Please make an exact copy of the listing, without the pictures.

___ Stored data ___

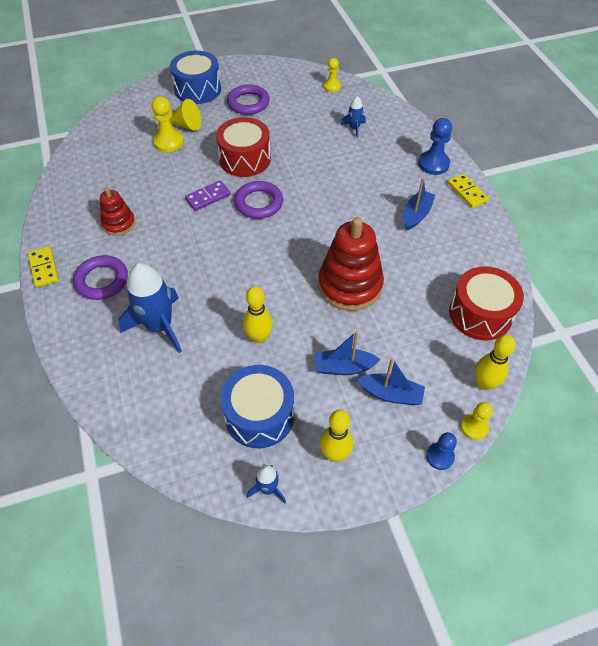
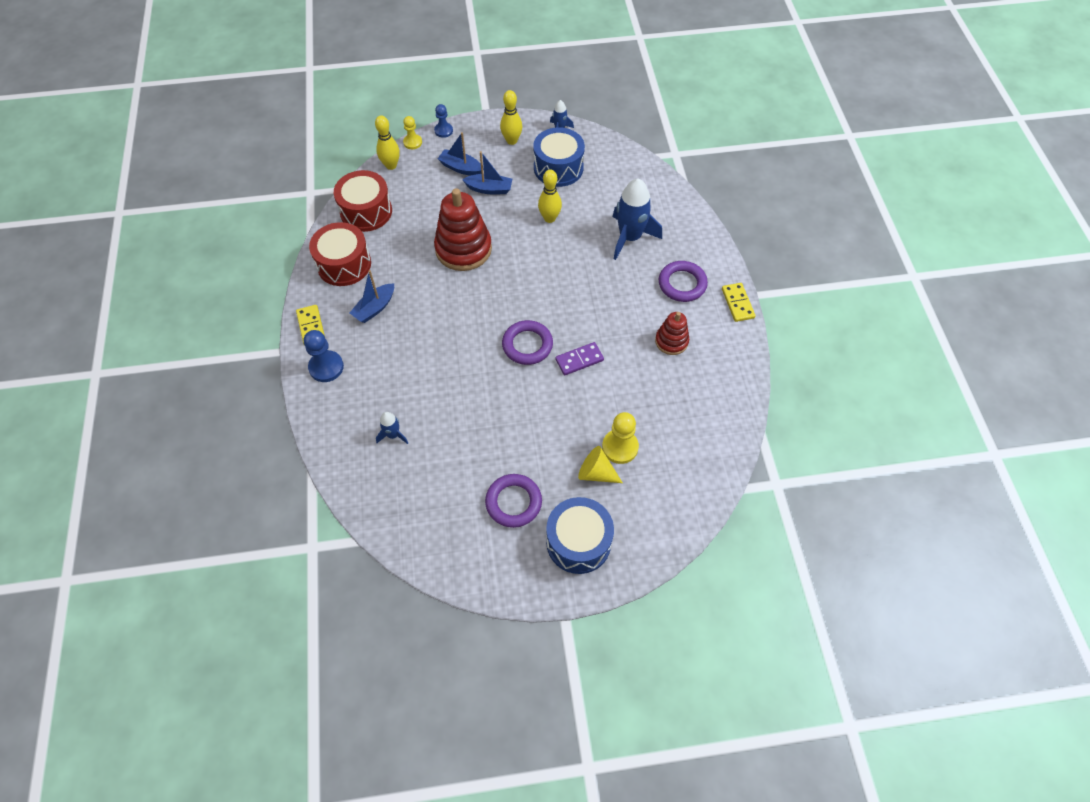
camera: 170 degrees left, 5 degrees up
(245, 159) = (533, 406): red drum -> red drum (344, 264)
(332, 86) = (394, 517): yellow pawn -> none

___

:: Completed task ::
camera: 170 degrees left, 5 degrees up
(245, 159) = (533, 406): red drum -> red drum (344, 264)
(332, 86) = (394, 517): yellow pawn -> none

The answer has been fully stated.